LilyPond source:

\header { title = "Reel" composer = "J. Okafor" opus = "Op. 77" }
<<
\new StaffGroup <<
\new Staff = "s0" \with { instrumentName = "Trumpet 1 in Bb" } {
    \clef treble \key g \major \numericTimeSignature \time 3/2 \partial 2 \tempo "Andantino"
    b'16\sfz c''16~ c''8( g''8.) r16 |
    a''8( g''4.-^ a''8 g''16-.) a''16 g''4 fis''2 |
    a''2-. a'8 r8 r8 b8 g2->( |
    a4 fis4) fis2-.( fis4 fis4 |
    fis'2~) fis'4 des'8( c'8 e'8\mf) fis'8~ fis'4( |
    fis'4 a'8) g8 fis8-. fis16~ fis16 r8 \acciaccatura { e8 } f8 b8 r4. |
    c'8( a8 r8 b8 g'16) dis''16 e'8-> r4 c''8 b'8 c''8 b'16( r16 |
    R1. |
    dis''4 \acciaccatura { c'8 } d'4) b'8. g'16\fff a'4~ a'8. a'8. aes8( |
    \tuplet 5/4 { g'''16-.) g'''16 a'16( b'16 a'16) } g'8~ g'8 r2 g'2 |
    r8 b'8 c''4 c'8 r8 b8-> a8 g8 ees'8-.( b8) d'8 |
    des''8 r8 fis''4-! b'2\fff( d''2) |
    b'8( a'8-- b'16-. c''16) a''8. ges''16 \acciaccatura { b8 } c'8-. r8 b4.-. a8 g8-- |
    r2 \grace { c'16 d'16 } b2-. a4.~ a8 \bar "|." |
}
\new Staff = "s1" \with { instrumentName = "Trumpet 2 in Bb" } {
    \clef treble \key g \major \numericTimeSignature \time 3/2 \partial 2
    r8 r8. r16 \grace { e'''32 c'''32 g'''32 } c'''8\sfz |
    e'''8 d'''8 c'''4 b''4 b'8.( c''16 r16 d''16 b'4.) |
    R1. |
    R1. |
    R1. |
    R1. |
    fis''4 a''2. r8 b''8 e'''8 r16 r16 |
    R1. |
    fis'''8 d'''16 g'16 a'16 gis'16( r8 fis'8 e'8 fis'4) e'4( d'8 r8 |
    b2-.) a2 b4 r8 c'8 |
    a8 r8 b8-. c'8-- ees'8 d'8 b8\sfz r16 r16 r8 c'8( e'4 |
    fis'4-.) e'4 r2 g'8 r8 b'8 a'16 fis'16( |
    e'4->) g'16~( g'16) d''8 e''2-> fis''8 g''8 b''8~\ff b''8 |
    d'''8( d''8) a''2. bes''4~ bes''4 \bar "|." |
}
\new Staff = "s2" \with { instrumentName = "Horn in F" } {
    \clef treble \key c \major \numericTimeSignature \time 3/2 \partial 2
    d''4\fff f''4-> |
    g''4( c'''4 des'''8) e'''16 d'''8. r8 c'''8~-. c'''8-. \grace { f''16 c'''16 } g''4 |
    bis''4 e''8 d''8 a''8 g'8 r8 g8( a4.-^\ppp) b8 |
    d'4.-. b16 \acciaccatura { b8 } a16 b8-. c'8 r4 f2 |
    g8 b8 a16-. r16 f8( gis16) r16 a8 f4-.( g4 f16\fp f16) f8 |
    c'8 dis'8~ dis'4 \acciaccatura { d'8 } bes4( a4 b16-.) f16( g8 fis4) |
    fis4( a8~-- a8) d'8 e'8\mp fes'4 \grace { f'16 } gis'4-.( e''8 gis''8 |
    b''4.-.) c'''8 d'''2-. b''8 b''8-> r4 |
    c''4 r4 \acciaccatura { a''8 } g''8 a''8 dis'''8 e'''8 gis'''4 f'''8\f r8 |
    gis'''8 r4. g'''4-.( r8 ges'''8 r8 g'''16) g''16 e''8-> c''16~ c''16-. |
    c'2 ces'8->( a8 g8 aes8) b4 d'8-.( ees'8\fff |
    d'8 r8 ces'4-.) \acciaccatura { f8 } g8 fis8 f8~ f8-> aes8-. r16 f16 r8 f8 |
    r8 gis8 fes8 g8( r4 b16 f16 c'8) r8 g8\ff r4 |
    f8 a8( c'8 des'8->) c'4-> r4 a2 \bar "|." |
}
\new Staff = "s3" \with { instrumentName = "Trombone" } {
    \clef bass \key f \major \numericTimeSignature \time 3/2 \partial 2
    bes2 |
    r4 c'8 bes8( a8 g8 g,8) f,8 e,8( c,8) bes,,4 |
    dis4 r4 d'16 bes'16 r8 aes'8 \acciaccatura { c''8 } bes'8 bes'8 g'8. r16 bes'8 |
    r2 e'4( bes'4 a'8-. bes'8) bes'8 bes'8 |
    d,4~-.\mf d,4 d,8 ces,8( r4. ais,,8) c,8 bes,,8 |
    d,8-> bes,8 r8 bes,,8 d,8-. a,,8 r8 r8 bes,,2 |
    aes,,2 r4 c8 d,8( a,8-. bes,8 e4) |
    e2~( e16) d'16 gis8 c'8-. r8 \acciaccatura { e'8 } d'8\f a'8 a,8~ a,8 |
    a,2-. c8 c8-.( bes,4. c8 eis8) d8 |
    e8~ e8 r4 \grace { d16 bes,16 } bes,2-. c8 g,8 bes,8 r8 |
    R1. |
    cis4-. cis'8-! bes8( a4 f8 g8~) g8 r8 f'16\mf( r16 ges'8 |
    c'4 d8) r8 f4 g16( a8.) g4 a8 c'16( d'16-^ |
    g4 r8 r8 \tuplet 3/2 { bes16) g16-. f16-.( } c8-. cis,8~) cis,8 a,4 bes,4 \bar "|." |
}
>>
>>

=-=-=

→ **Problem requirements**:
Find every line in the items above where the string "numericTimeSignature" appears, and copy each of those lines.

→ **Solution to this problem**:
    \clef treble \key g \major \numericTimeSignature \time 3/2 \partial 2 \tempo "Andantino"
    \clef treble \key g \major \numericTimeSignature \time 3/2 \partial 2
    \clef treble \key c \major \numericTimeSignature \time 3/2 \partial 2
    \clef bass \key f \major \numericTimeSignature \time 3/2 \partial 2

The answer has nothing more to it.